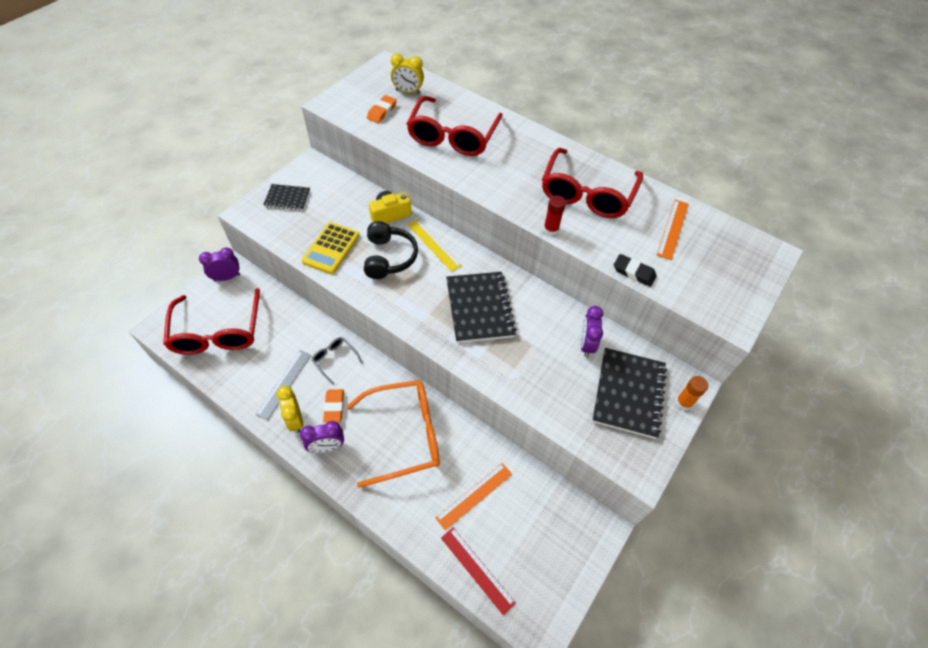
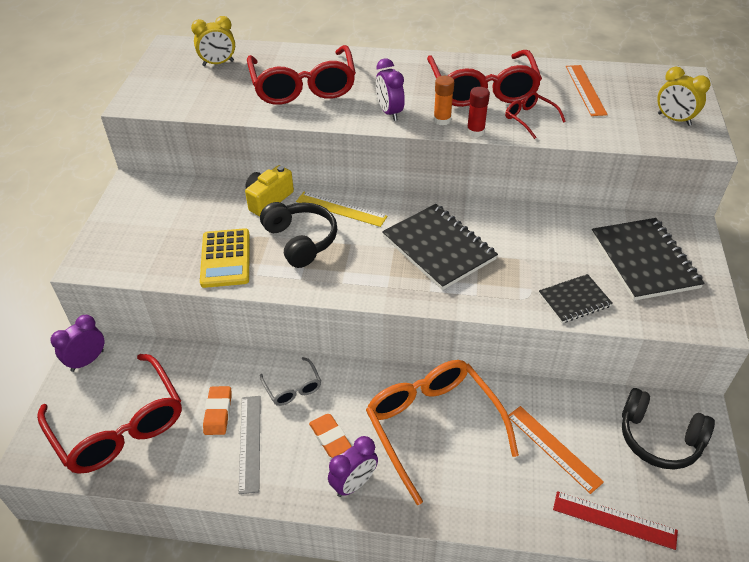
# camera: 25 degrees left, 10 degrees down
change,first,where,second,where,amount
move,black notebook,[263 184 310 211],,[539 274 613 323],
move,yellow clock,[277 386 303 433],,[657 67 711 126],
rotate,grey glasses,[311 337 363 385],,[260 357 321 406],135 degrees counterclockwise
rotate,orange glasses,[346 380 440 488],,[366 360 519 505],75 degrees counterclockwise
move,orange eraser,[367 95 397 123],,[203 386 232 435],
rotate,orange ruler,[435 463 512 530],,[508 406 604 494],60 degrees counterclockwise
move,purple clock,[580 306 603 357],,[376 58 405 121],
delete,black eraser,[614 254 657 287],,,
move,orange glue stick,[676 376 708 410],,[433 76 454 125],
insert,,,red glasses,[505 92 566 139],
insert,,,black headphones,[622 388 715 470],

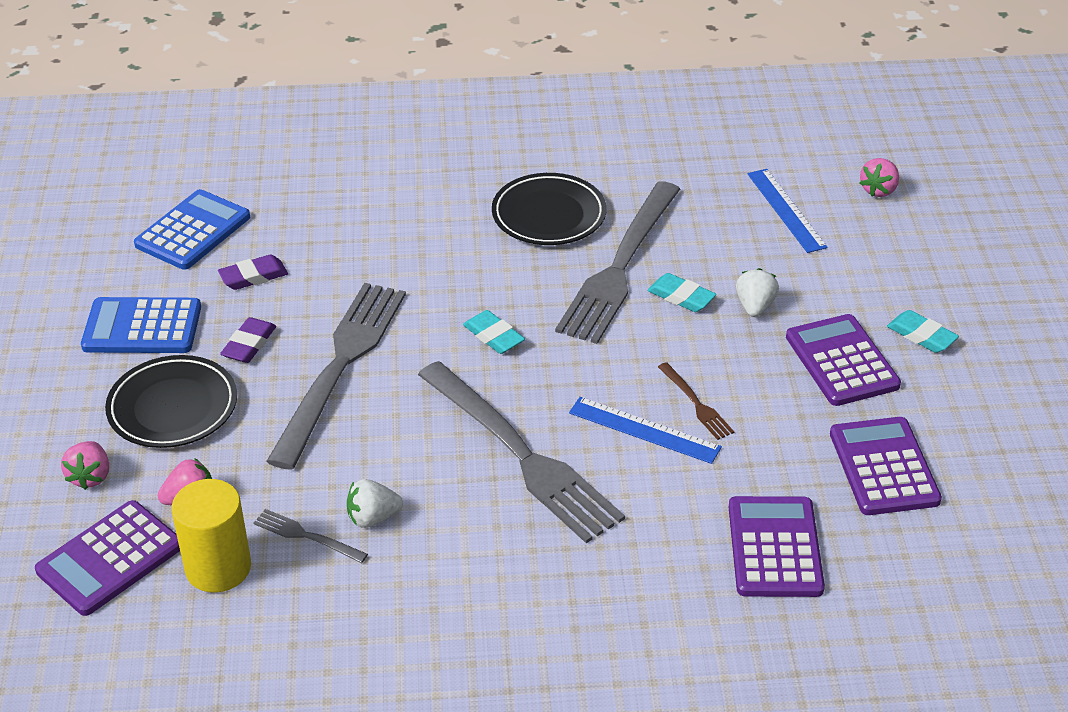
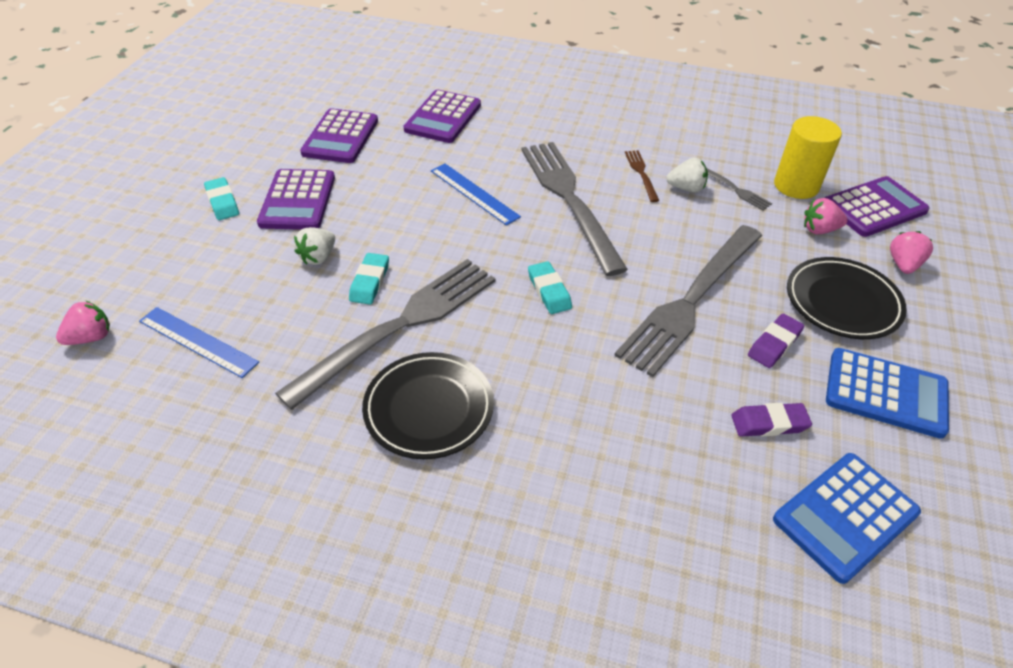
# camera: 160 degrees left, 5 degrees up
change,first,where,second,where,amount
rotate,turquoise eraser,[647 273 716 312],,[349 253 389 305],45 degrees clockwise
move,brown fork,[658 362 734 440],,[625 150 659 202],
rotate,blue ruler,[747 169 828 253],,[139 307 259 378],60 degrees counterclockwise

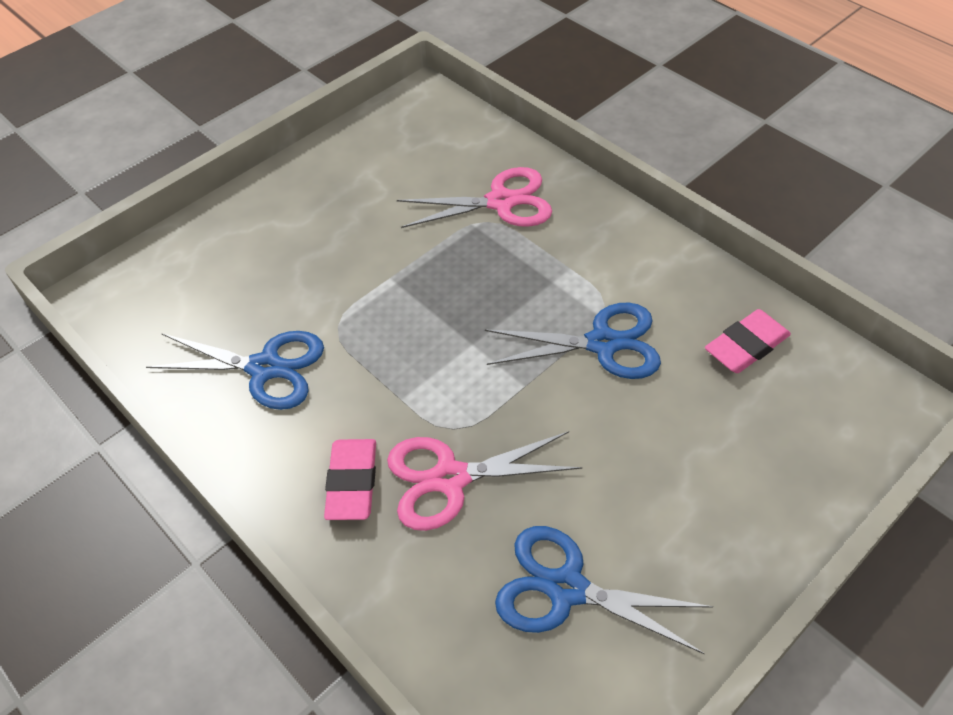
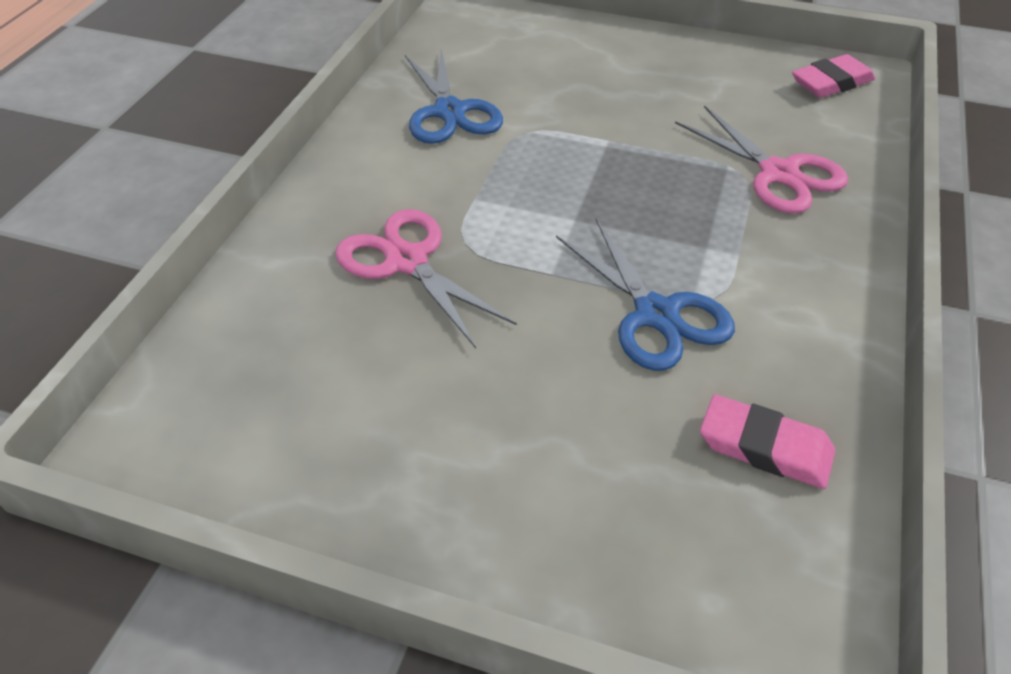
# camera: 60 degrees right, 5 degrees down
change,first,where,second,where,amount
move,pink eraser,[324 439 376 520],,[792 54 875 98],
delete,blue scissors,[495 526 713 654],,,

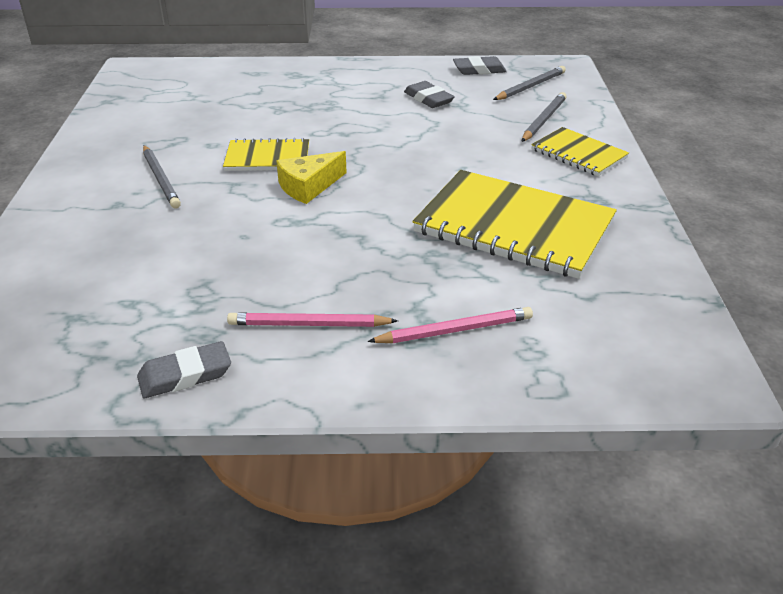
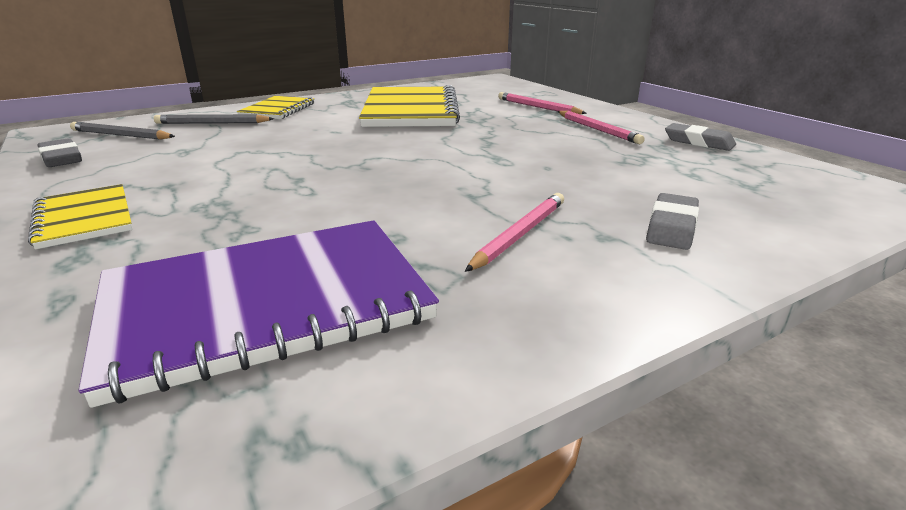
# camera: 120 degrees left, 10 degrees down
change,first,where,second,where,amount
recolor,grey pencil,[143 145 181 208],pink pencil,[465 193 564 272],
move,yellow notebook,[223 138 309 171],,[28 184 133 249],
delete,yellow cheese,[276 151 347 204],,,
move,grey eraser,[404 81 455 108],,[646 193 699 250],
insert,,,purple notebook,[79 220 439 408],

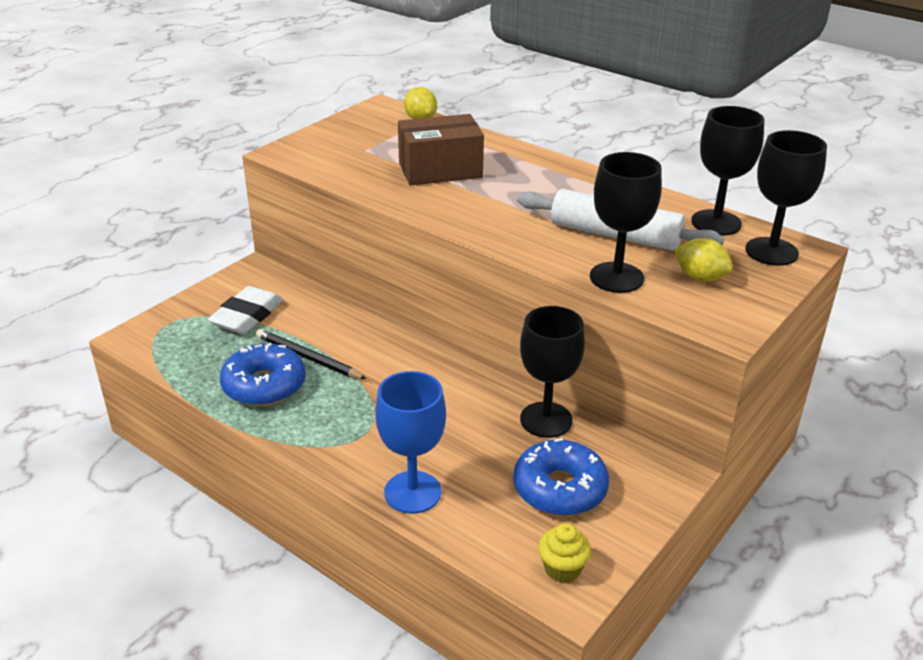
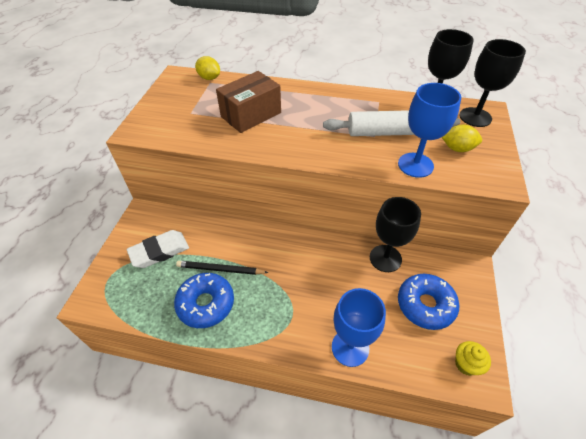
# camera: 25 degrees left, 15 degrees up
change,first,where,second,where,amount
rotate,white eraser,[207 286 283 334],,[127 230 189 268],60 degrees clockwise
recolor,black goblet,[590 152 662 293],blue goblet,[398 83 461 178],

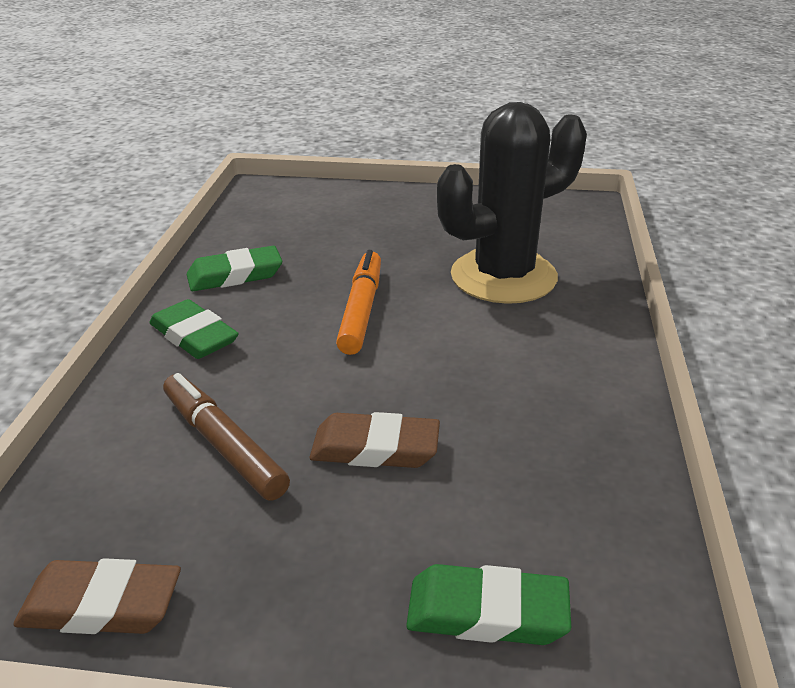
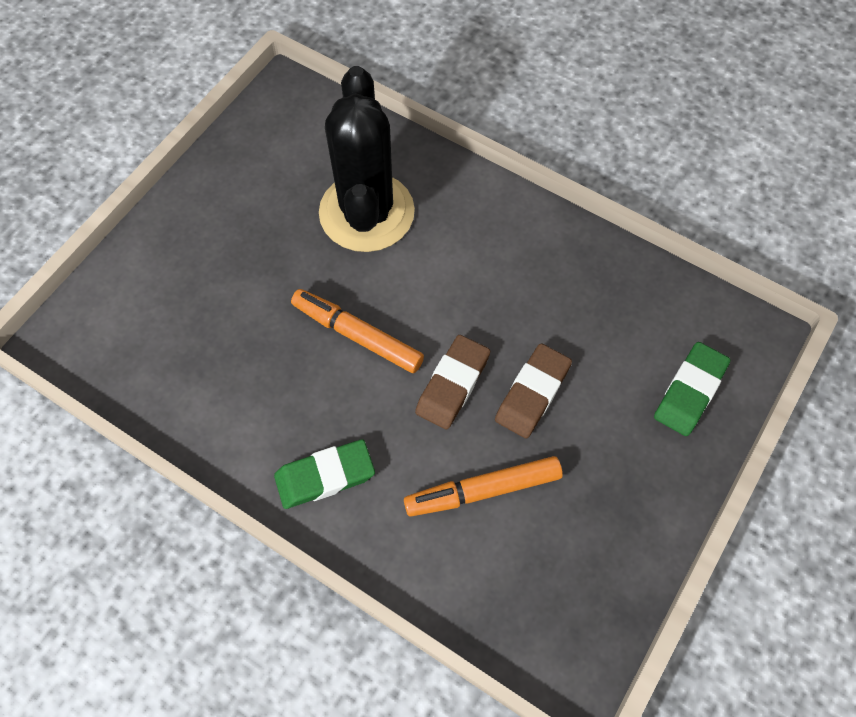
# camera: 65 degrees left, 30 degrees up
change,first,where,second,where,amount
move,brown eraser,[13 558 181 634],,[415 335 490 430],
recolor,brown marker,[163 373 290 501],orange marker,[404 456 563 517],
delete,green eraser,[186 246 282 291],,,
+--
**EXERCISE DIRECTIONS**
Starting from the first line of the listing above, write out every line exactly through the one containing "insert,,,red glasses,[505 92", and drop the pictures.

**REPLY TO THE TASK**
# camera: 25 degrees left, 10 degrees down
change,first,where,second,where,amount
move,black notebook,[263 184 310 211],,[539 274 613 323],
move,yellow clock,[277 386 303 433],,[657 67 711 126],
rotate,grey glasses,[311 337 363 385],,[260 357 321 406],135 degrees counterclockwise
rotate,orange glasses,[346 380 440 488],,[366 360 519 505],75 degrees counterclockwise
move,orange eraser,[367 95 397 123],,[203 386 232 435],
rotate,orange ruler,[435 463 512 530],,[508 406 604 494],60 degrees counterclockwise
move,purple clock,[580 306 603 357],,[376 58 405 121],
delete,black eraser,[614 254 657 287],,,
move,orange glue stick,[676 376 708 410],,[433 76 454 125],
insert,,,red glasses,[505 92 566 139],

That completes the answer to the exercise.